**DATASET ENTRIES**

━━━━━━━━

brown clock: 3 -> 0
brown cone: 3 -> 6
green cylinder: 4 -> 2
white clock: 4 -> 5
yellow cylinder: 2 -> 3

━━━━━━━━

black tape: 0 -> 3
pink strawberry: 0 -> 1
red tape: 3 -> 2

━━━━━━━━

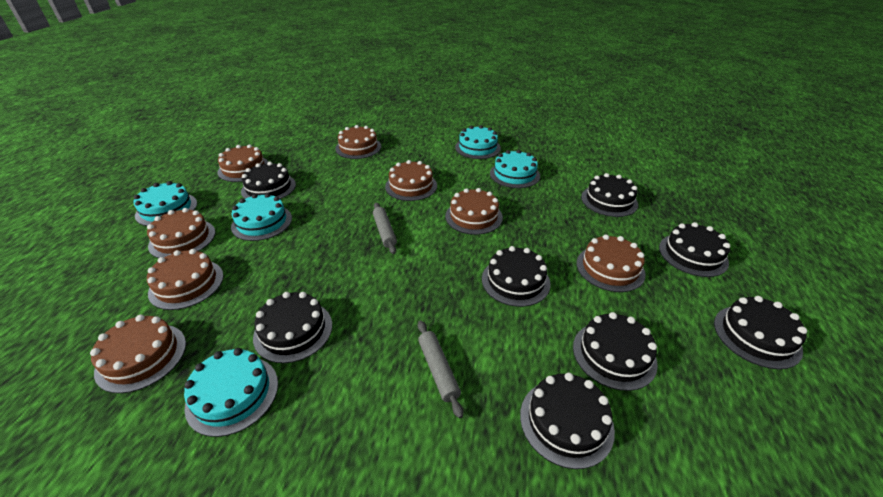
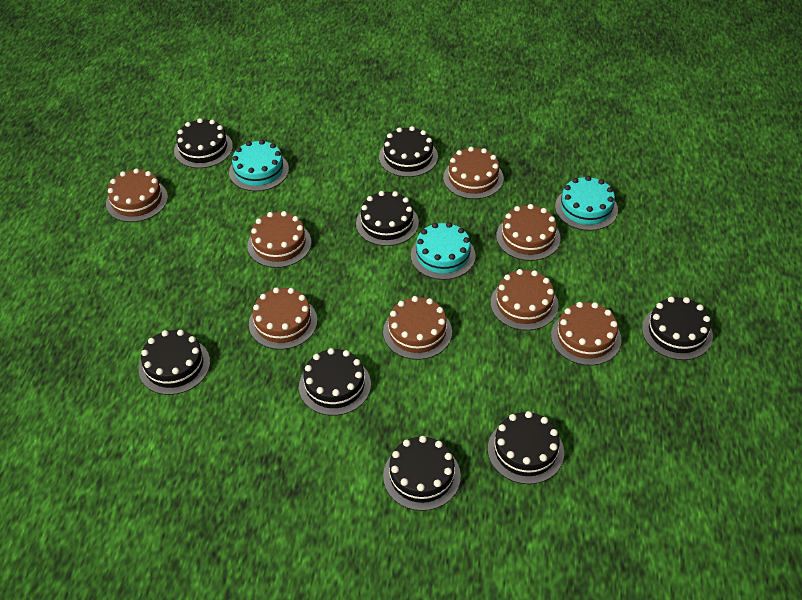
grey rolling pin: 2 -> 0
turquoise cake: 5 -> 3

━━━━━━━━

Keep both end lines and retype everything in the records above from the line containing "brown clock: 3 -> 0" through the line containing "yellow cylinder: 2 -> 3", exactly, with nothing else.

brown clock: 3 -> 0
brown cone: 3 -> 6
green cylinder: 4 -> 2
white clock: 4 -> 5
yellow cylinder: 2 -> 3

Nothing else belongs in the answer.